• Exercise requirements
Copy all the items below word for word, leaving out the picture lines.

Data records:
"""

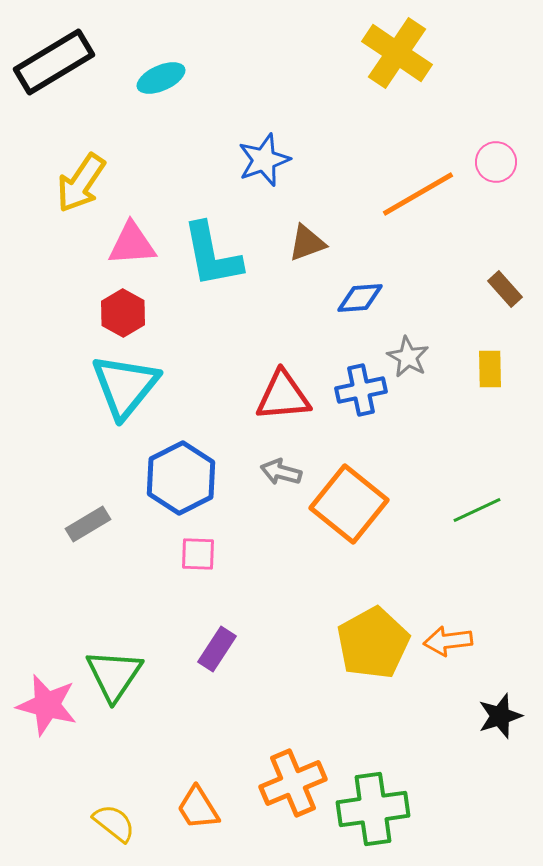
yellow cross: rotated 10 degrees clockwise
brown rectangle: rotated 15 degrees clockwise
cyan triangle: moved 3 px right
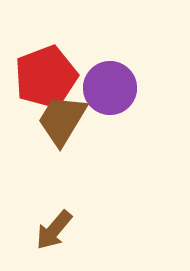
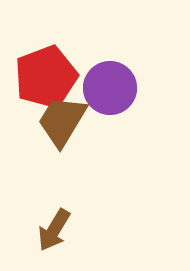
brown trapezoid: moved 1 px down
brown arrow: rotated 9 degrees counterclockwise
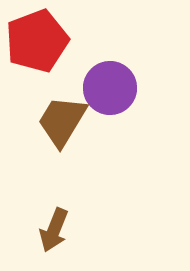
red pentagon: moved 9 px left, 36 px up
brown arrow: rotated 9 degrees counterclockwise
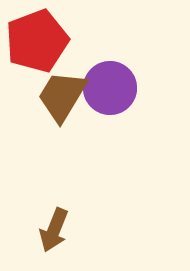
brown trapezoid: moved 25 px up
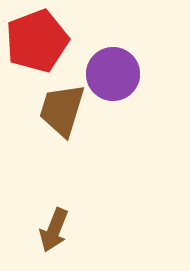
purple circle: moved 3 px right, 14 px up
brown trapezoid: moved 14 px down; rotated 14 degrees counterclockwise
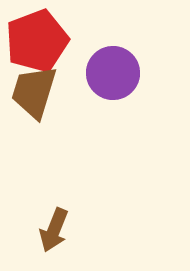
purple circle: moved 1 px up
brown trapezoid: moved 28 px left, 18 px up
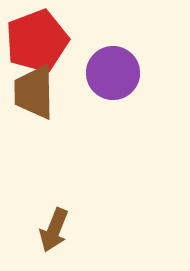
brown trapezoid: rotated 18 degrees counterclockwise
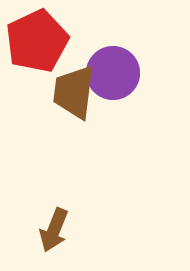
red pentagon: rotated 4 degrees counterclockwise
brown trapezoid: moved 40 px right; rotated 8 degrees clockwise
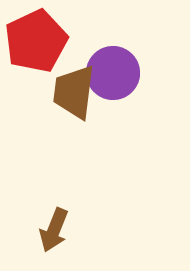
red pentagon: moved 1 px left
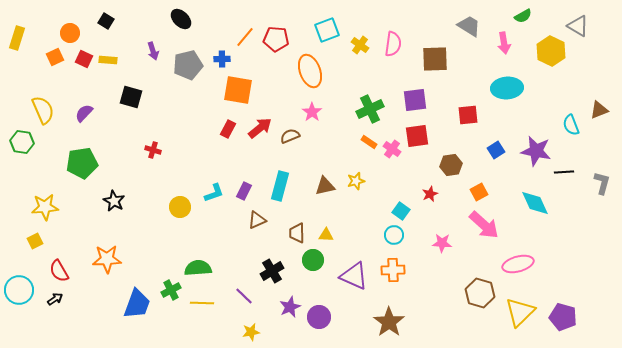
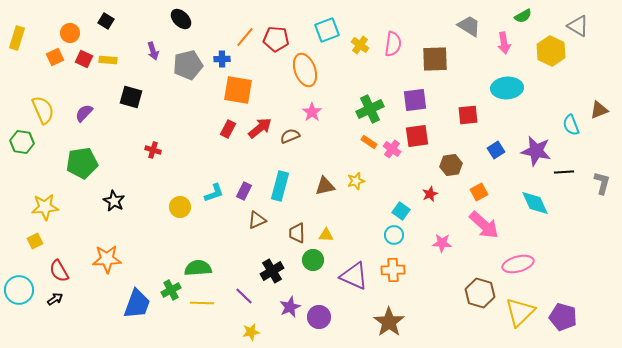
orange ellipse at (310, 71): moved 5 px left, 1 px up
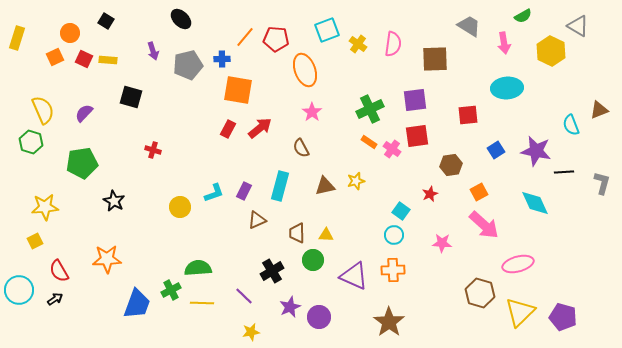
yellow cross at (360, 45): moved 2 px left, 1 px up
brown semicircle at (290, 136): moved 11 px right, 12 px down; rotated 96 degrees counterclockwise
green hexagon at (22, 142): moved 9 px right; rotated 10 degrees clockwise
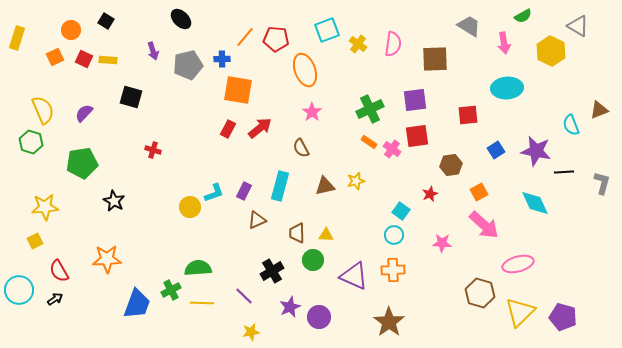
orange circle at (70, 33): moved 1 px right, 3 px up
yellow circle at (180, 207): moved 10 px right
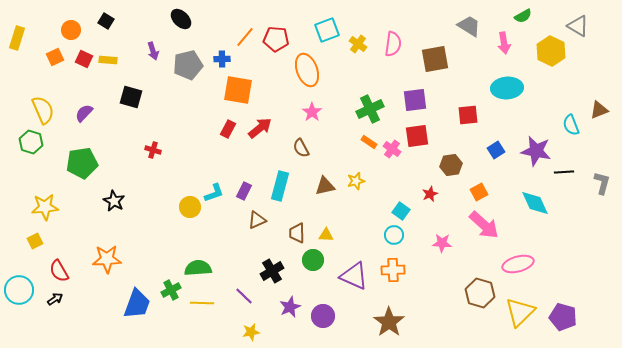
brown square at (435, 59): rotated 8 degrees counterclockwise
orange ellipse at (305, 70): moved 2 px right
purple circle at (319, 317): moved 4 px right, 1 px up
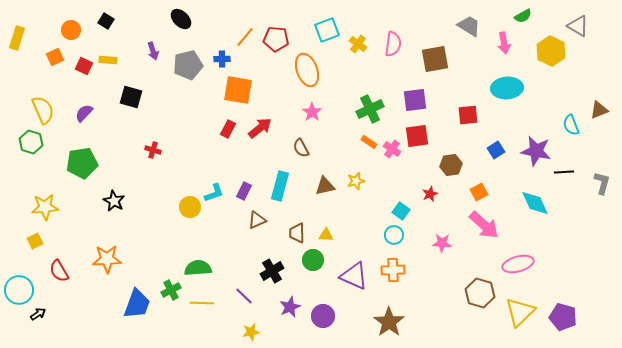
red square at (84, 59): moved 7 px down
black arrow at (55, 299): moved 17 px left, 15 px down
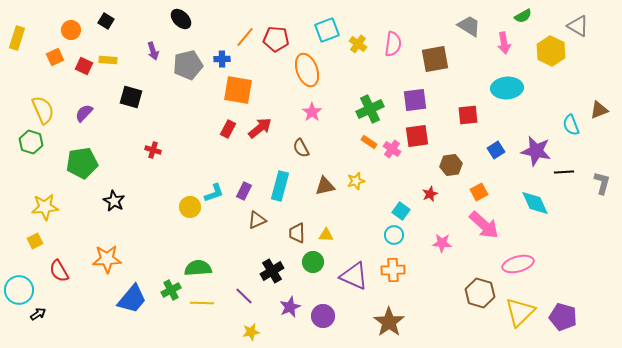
green circle at (313, 260): moved 2 px down
blue trapezoid at (137, 304): moved 5 px left, 5 px up; rotated 20 degrees clockwise
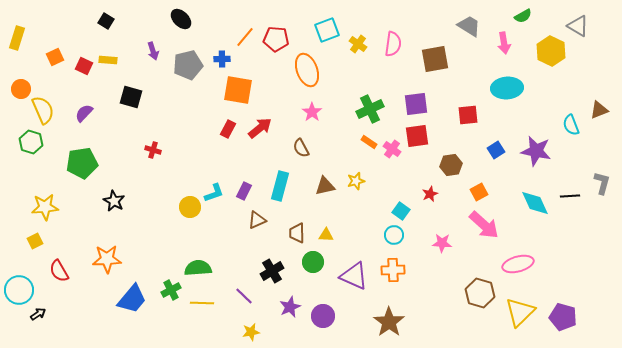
orange circle at (71, 30): moved 50 px left, 59 px down
purple square at (415, 100): moved 1 px right, 4 px down
black line at (564, 172): moved 6 px right, 24 px down
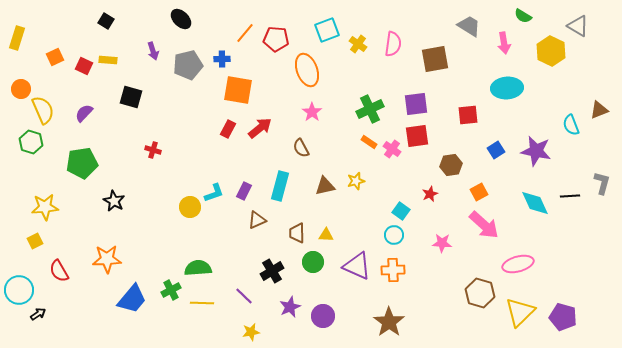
green semicircle at (523, 16): rotated 60 degrees clockwise
orange line at (245, 37): moved 4 px up
purple triangle at (354, 276): moved 3 px right, 10 px up
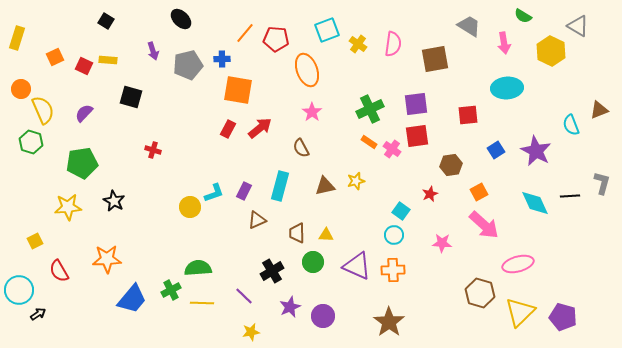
purple star at (536, 151): rotated 16 degrees clockwise
yellow star at (45, 207): moved 23 px right
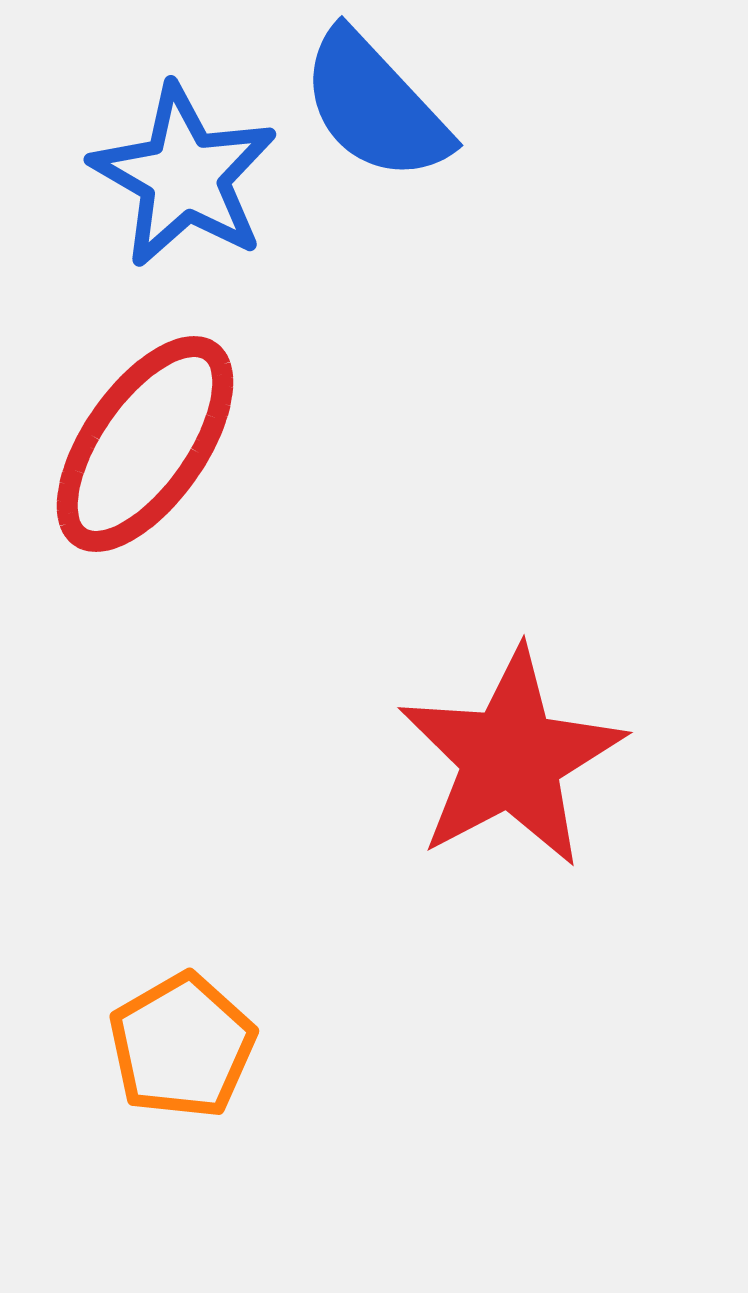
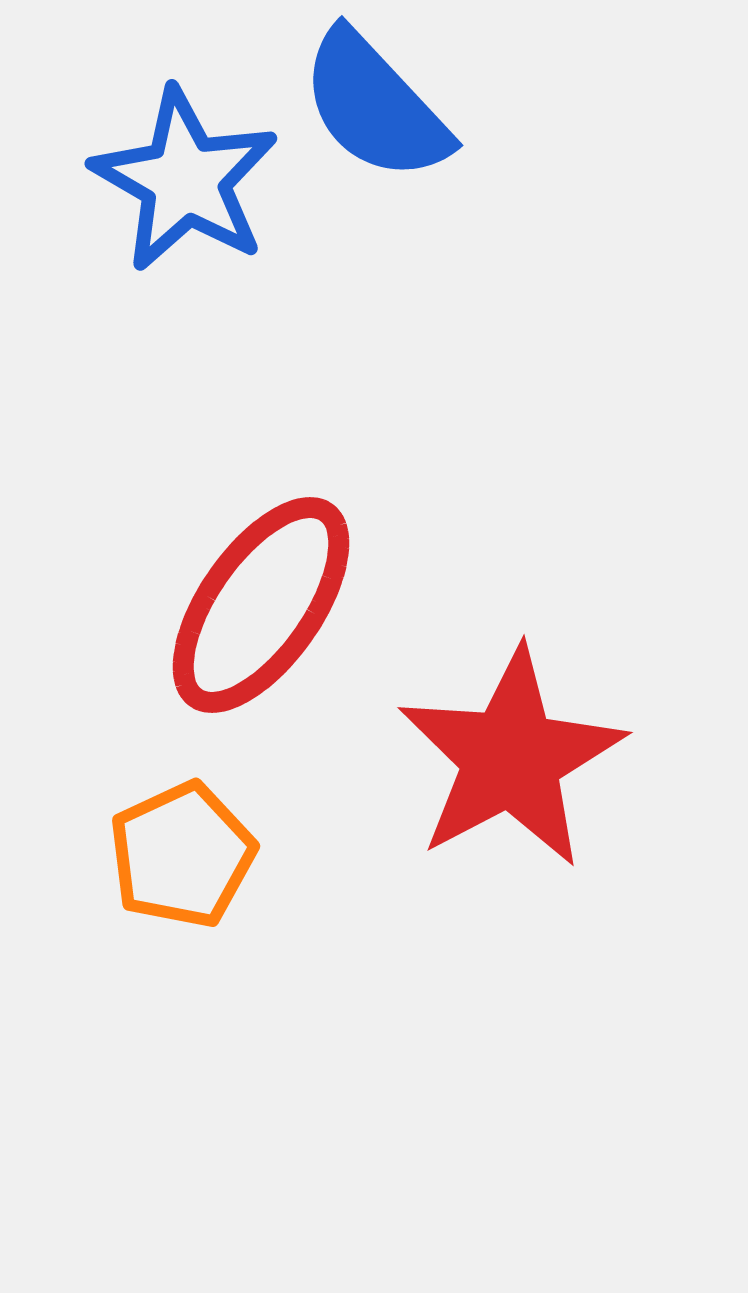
blue star: moved 1 px right, 4 px down
red ellipse: moved 116 px right, 161 px down
orange pentagon: moved 191 px up; rotated 5 degrees clockwise
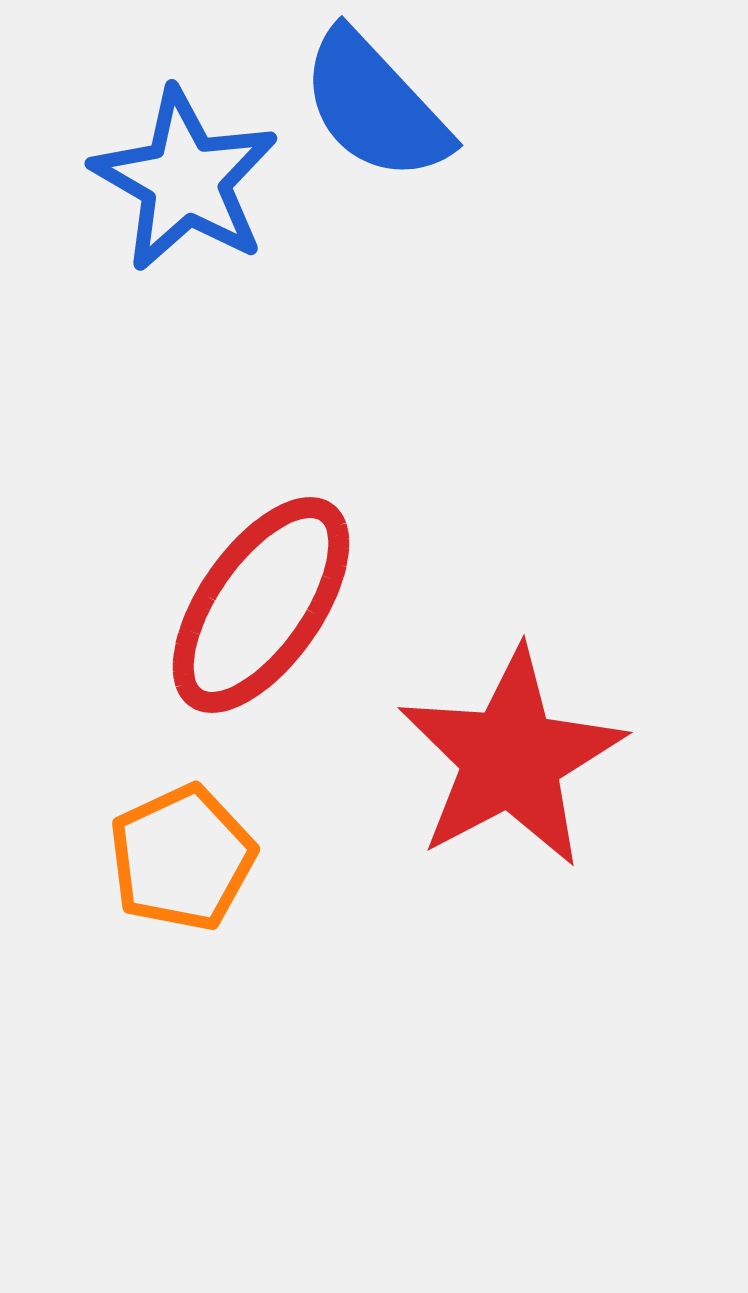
orange pentagon: moved 3 px down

"""

• Worked answer
yellow cross: rotated 10 degrees clockwise
brown rectangle: rotated 15 degrees clockwise
cyan triangle: moved 3 px right
brown trapezoid: moved 1 px down
brown arrow: rotated 9 degrees counterclockwise
red pentagon: moved 9 px left, 36 px up
brown arrow: rotated 9 degrees counterclockwise
brown trapezoid: moved 25 px up
purple circle: moved 3 px right, 14 px up
brown trapezoid: moved 14 px down; rotated 14 degrees counterclockwise
purple circle: moved 1 px up
brown trapezoid: moved 28 px left, 18 px up
brown trapezoid: rotated 18 degrees counterclockwise
red pentagon: rotated 4 degrees counterclockwise
brown trapezoid: moved 40 px right; rotated 8 degrees clockwise
red pentagon: moved 1 px left
orange ellipse at (310, 71): moved 5 px left, 1 px up
yellow cross at (360, 45): moved 2 px left, 1 px up
brown semicircle at (290, 136): moved 11 px right, 12 px down; rotated 96 degrees counterclockwise
green hexagon at (22, 142): moved 9 px right; rotated 10 degrees clockwise
orange circle at (70, 33): moved 1 px right, 3 px up
yellow circle at (180, 207): moved 10 px right
brown square at (435, 59): rotated 8 degrees counterclockwise
orange ellipse at (305, 70): moved 2 px right
purple circle at (319, 317): moved 4 px right, 1 px up
red square at (84, 59): moved 7 px down
black arrow at (55, 299): moved 17 px left, 15 px down
green circle at (313, 260): moved 2 px down
blue trapezoid at (137, 304): moved 5 px left, 5 px up; rotated 20 degrees clockwise
orange circle at (71, 30): moved 50 px left, 59 px down
purple square at (415, 100): moved 1 px right, 4 px down
black line at (564, 172): moved 6 px right, 24 px down
green semicircle at (523, 16): rotated 60 degrees clockwise
orange line at (245, 37): moved 4 px up
purple triangle at (354, 276): moved 3 px right, 10 px up
purple star at (536, 151): rotated 16 degrees clockwise
yellow star at (45, 207): moved 23 px right
blue star: moved 1 px right, 4 px down
red ellipse: moved 116 px right, 161 px down
orange pentagon: moved 191 px up; rotated 5 degrees clockwise
orange pentagon: moved 3 px down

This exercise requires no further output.